In the entries below, count every line containing "cone". Reply with the number alone.

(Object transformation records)

- - - -

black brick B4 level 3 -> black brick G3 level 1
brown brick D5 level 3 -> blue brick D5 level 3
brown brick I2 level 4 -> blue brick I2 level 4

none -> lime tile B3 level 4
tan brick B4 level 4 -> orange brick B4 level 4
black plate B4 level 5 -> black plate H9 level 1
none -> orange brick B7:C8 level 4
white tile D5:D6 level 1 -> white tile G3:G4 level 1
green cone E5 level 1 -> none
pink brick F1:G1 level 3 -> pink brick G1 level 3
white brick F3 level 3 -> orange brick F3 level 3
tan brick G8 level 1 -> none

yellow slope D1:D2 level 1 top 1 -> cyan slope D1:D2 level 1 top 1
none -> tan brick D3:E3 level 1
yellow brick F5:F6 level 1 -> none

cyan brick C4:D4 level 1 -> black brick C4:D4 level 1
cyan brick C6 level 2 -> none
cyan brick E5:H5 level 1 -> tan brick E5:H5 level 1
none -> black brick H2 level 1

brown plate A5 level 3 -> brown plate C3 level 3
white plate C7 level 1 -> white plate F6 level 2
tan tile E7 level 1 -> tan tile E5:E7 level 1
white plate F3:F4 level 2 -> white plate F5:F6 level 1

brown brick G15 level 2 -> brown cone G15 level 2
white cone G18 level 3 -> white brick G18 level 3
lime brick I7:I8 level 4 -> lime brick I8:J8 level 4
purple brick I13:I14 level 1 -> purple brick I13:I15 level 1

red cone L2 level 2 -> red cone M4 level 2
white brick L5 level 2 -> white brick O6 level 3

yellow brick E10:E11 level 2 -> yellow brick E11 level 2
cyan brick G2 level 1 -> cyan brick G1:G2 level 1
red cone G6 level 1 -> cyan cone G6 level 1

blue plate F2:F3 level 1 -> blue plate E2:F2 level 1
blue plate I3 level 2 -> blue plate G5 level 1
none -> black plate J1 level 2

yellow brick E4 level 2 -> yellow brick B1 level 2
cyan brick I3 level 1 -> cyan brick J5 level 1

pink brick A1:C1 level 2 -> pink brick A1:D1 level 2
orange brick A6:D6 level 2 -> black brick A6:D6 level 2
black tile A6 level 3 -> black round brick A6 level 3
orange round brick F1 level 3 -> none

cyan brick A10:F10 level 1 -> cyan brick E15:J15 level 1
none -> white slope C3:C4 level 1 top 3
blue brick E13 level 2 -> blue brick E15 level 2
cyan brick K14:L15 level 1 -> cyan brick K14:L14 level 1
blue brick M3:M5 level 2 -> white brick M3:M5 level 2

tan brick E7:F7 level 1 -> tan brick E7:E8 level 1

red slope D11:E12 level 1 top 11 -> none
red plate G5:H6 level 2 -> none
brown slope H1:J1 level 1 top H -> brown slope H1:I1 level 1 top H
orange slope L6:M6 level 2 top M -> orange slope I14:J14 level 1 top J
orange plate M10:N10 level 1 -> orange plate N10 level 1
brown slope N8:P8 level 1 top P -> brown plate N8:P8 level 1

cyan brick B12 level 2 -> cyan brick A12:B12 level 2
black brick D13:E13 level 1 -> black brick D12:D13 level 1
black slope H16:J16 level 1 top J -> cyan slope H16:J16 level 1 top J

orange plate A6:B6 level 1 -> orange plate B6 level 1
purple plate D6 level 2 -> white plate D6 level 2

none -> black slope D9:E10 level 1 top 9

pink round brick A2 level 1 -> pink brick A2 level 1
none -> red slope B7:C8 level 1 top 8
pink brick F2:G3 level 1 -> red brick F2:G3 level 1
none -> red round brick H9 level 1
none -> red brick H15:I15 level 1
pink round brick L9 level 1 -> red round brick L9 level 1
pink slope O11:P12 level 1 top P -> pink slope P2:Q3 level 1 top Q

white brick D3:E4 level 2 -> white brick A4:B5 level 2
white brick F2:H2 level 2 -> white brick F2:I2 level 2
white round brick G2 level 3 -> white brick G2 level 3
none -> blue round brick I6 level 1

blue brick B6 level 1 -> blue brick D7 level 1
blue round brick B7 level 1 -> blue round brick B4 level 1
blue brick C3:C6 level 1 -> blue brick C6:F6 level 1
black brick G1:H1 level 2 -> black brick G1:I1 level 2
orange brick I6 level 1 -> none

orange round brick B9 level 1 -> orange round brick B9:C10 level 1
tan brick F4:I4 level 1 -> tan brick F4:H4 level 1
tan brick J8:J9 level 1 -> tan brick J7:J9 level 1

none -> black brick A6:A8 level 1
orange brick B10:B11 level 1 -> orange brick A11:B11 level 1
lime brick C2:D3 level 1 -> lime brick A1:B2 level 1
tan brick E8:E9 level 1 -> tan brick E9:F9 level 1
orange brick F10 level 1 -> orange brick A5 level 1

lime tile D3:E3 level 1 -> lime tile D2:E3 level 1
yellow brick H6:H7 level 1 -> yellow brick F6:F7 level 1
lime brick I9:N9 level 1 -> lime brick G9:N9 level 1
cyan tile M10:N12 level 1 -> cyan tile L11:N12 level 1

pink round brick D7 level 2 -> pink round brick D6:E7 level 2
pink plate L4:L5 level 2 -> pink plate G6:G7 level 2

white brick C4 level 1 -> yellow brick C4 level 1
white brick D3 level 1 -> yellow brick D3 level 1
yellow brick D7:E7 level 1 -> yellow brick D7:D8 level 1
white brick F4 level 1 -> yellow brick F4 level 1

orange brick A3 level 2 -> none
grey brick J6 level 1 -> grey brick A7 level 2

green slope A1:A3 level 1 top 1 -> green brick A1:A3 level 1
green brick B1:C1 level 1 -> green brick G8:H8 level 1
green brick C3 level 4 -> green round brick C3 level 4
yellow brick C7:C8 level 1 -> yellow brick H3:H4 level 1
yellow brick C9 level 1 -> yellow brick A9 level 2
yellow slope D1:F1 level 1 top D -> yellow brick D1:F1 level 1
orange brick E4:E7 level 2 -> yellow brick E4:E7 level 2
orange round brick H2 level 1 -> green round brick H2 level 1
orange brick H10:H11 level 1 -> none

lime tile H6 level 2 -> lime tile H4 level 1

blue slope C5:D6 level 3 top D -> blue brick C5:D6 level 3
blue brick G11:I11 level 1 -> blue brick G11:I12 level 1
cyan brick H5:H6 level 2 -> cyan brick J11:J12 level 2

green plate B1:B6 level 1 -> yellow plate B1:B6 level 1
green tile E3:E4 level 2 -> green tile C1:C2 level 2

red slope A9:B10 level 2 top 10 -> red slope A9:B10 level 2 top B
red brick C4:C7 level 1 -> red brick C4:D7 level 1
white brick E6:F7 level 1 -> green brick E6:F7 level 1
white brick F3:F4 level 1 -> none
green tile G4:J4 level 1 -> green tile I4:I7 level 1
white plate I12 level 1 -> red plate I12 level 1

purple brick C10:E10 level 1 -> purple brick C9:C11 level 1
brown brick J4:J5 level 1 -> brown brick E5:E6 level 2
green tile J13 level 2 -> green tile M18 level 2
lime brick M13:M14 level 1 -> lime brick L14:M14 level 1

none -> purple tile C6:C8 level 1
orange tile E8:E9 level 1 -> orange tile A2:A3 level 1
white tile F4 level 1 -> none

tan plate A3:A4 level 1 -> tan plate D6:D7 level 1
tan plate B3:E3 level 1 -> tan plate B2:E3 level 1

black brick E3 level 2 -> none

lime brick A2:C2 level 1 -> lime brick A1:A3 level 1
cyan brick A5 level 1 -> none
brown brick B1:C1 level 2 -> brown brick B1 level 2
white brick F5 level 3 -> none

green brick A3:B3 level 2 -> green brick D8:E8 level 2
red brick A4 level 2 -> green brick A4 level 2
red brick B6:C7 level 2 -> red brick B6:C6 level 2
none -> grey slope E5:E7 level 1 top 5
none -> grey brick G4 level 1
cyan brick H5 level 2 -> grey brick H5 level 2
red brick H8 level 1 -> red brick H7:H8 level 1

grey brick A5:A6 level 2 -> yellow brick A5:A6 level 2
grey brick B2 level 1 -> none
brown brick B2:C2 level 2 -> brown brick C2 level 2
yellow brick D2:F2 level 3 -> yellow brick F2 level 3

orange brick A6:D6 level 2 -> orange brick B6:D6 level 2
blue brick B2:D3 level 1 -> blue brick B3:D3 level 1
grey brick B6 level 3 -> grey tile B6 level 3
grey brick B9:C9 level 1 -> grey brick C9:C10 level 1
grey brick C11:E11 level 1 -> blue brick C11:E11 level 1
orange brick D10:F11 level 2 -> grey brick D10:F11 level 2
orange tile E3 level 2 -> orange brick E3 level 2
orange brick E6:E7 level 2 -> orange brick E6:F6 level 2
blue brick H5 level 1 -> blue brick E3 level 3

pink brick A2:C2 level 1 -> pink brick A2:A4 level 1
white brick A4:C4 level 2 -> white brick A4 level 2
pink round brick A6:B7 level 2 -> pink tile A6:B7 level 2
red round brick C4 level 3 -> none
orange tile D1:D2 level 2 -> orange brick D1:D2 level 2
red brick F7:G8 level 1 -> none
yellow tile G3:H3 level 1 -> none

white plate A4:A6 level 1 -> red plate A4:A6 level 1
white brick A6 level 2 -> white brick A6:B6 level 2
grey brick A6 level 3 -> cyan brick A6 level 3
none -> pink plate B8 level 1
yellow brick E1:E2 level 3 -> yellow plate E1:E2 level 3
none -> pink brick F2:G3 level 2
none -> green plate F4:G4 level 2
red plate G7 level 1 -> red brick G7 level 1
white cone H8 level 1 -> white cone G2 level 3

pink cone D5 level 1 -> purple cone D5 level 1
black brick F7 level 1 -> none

- - - -

> _RESPONSE_
7